** Opening Source information block **

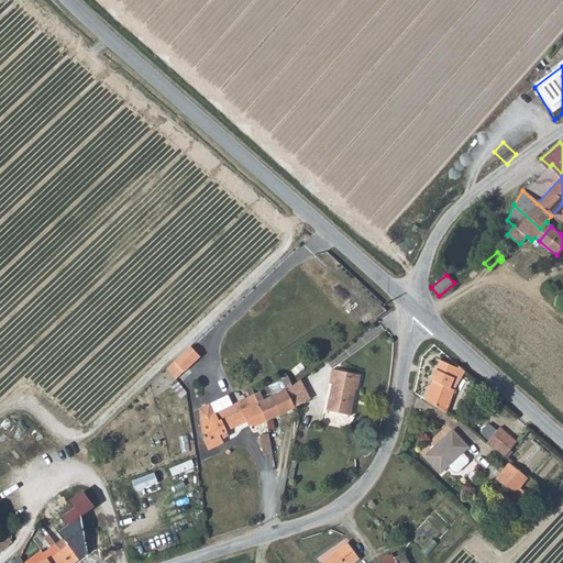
[(191,346),(175,362),(185,372),(200,356),(191,346)]
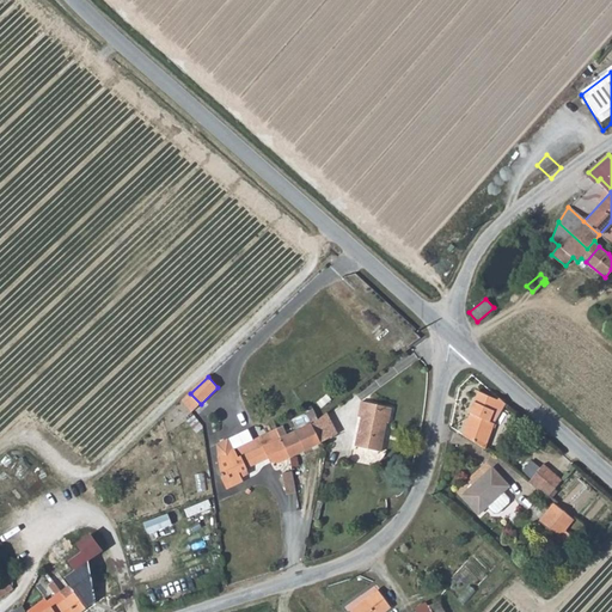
[(499,399),(481,391),(461,432),(485,444),(507,403),(500,397),(499,399)]
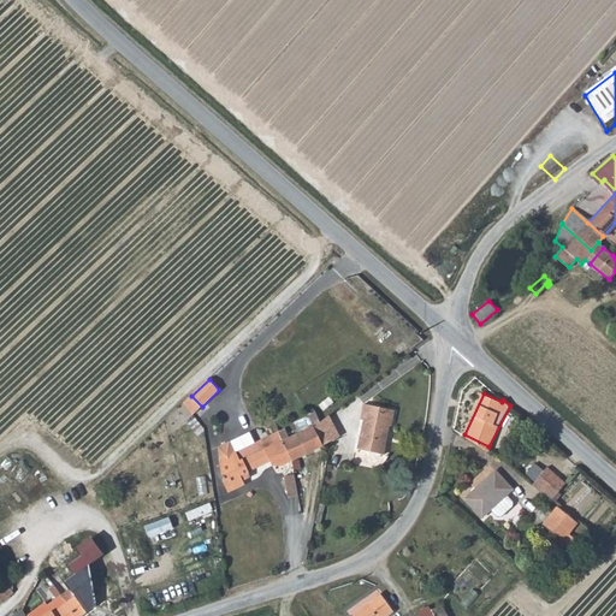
[(365,419),(362,437),(390,425),(391,425),(391,424),(394,415),(385,414),(386,408),(366,403),(362,419),(365,419)]
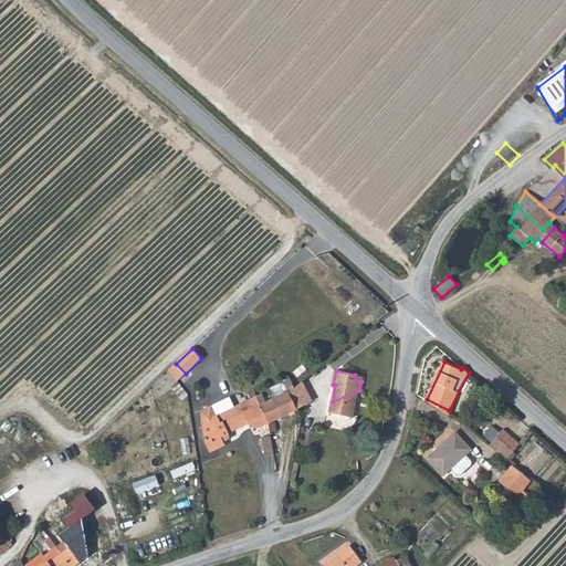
[(306,383),(294,388),(290,390),(297,408),(313,400),(306,383)]
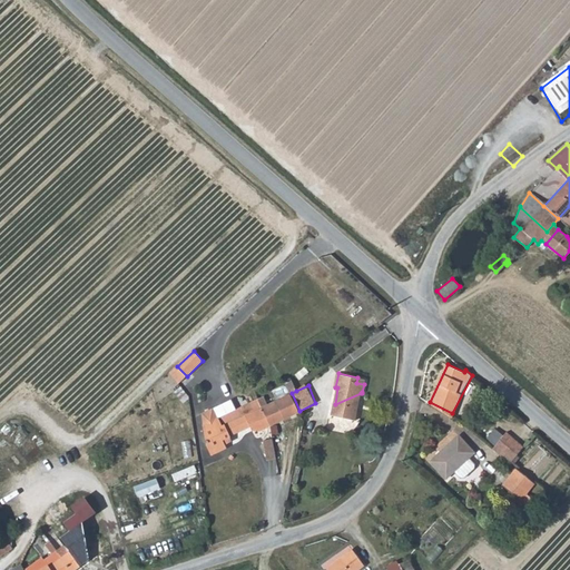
[(271,425),(300,411),(292,393),(283,396),(278,387),(273,391),(274,393),(259,401),(271,425)]
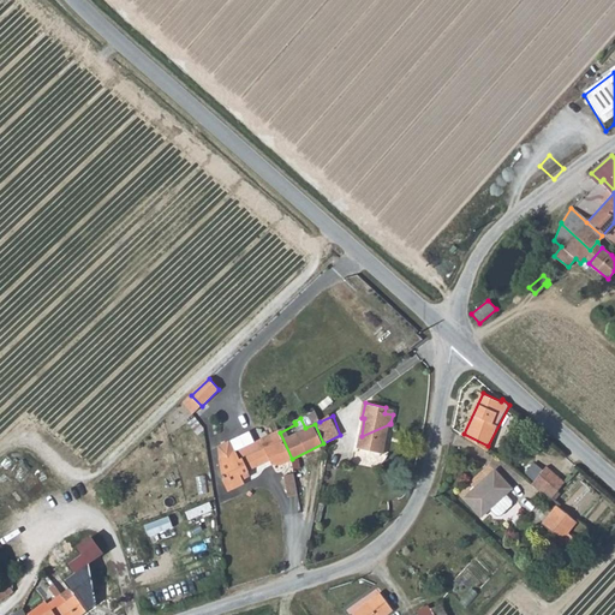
[(384,453),(389,424),(362,436),(359,448),(384,453)]
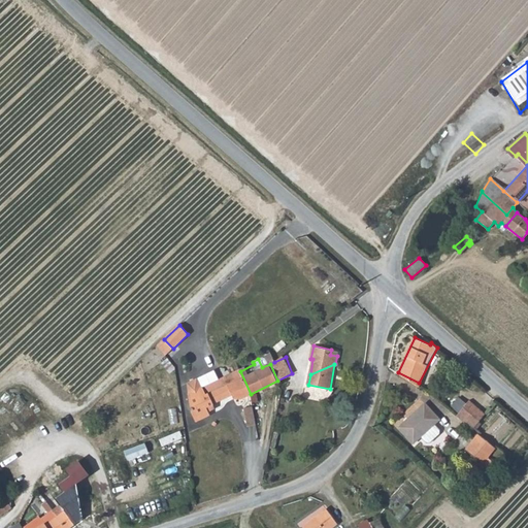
[(242,398),(251,394),(240,371),(228,377),(230,383),(201,397),(198,392),(202,419),(210,415),(208,411),(206,407),(212,403),(231,394),(232,397),(242,398)]
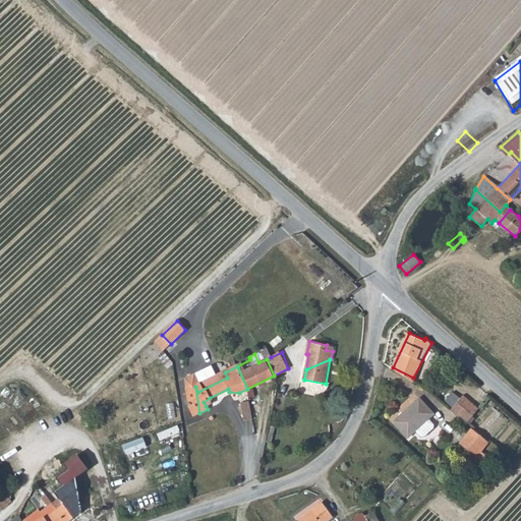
[(225,372),(195,387),(198,392),(227,378),(225,372)]
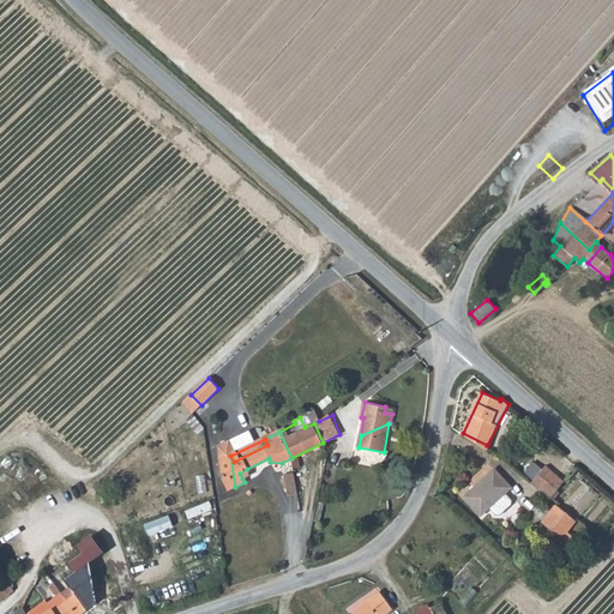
[(223,480),(235,487),(230,456),(228,452),(214,461),(223,480)]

** Closing Source information block **

■ What to do: Reproduce each entry precisely. Leave the pictures out.

■ Task result:
[(191,346),(175,362),(185,372),(200,356),(191,346)]
[(499,399),(481,391),(461,432),(485,444),(507,403),(500,397),(499,399)]
[(365,419),(362,437),(390,425),(391,425),(391,424),(394,415),(385,414),(386,408),(366,403),(362,419),(365,419)]
[(306,383),(294,388),(290,390),(297,408),(313,400),(306,383)]
[(271,425),(300,411),(292,393),(283,396),(278,387),(273,391),(274,393),(259,401),(271,425)]
[(384,453),(389,424),(362,436),(359,448),(384,453)]
[(242,398),(251,394),(240,371),(228,377),(230,383),(201,397),(198,392),(202,419),(210,415),(208,411),(206,407),(212,403),(231,394),(232,397),(242,398)]
[(225,372),(195,387),(198,392),(227,378),(225,372)]
[(223,480),(235,487),(230,456),(228,452),(214,461),(223,480)]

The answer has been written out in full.